▶ **Required task**: Copy the entries word for word, beginning with the first one and stopping after the line that contains "road 6 (motorway): [(511,141),(349,220)]".

▶ **Records shown**:
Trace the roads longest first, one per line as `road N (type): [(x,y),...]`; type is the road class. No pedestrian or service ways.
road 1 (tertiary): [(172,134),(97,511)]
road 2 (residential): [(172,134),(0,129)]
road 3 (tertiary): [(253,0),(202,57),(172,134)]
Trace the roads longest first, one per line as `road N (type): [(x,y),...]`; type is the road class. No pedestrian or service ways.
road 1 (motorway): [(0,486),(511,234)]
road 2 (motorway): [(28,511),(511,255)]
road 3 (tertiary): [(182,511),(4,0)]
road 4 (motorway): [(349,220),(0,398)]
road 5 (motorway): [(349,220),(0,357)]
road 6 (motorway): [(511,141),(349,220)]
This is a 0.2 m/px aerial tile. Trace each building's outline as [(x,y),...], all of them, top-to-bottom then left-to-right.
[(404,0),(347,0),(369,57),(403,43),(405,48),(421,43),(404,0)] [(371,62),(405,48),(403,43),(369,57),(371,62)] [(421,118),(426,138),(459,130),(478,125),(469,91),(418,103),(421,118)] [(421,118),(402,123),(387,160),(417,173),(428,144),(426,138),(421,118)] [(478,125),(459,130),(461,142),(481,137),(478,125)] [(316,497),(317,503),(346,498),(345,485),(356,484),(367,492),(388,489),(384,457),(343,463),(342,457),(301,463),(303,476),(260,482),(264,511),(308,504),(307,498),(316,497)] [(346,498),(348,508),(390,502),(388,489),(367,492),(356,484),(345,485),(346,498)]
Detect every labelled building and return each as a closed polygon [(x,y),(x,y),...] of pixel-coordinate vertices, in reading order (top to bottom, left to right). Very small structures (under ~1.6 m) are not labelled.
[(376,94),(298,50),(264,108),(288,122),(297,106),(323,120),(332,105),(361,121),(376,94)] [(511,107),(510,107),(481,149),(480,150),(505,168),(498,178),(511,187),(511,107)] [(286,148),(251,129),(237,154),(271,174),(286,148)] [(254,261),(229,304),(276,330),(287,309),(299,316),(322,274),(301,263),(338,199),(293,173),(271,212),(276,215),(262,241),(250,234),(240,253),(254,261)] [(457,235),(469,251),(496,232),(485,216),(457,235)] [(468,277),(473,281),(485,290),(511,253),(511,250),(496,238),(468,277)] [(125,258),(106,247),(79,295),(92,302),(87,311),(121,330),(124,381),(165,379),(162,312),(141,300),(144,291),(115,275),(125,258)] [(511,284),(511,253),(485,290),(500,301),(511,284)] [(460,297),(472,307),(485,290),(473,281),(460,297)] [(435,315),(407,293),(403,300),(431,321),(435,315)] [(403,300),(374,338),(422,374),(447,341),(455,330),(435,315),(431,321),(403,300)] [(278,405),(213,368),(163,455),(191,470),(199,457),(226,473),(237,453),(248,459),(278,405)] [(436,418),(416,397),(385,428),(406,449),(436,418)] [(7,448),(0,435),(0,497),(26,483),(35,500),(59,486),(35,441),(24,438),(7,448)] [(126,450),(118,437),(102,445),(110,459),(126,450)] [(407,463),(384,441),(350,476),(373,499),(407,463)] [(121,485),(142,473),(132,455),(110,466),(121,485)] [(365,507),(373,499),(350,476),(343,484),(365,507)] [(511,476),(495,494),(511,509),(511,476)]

▶ **The output**:
Trace the roads longest first, one per line as `road N (type): [(x,y),...]`; type is the road class. No pedestrian or service ways.
road 1 (tertiary): [(172,134),(97,511)]
road 2 (residential): [(172,134),(0,129)]
road 3 (tertiary): [(253,0),(202,57),(172,134)]
Trace the roads longest first, one per line as `road N (type): [(x,y),...]`; type is the road class. No pedestrian or service ways.
road 1 (motorway): [(0,486),(511,234)]
road 2 (motorway): [(28,511),(511,255)]
road 3 (tertiary): [(182,511),(4,0)]
road 4 (motorway): [(349,220),(0,398)]
road 5 (motorway): [(349,220),(0,357)]
road 6 (motorway): [(511,141),(349,220)]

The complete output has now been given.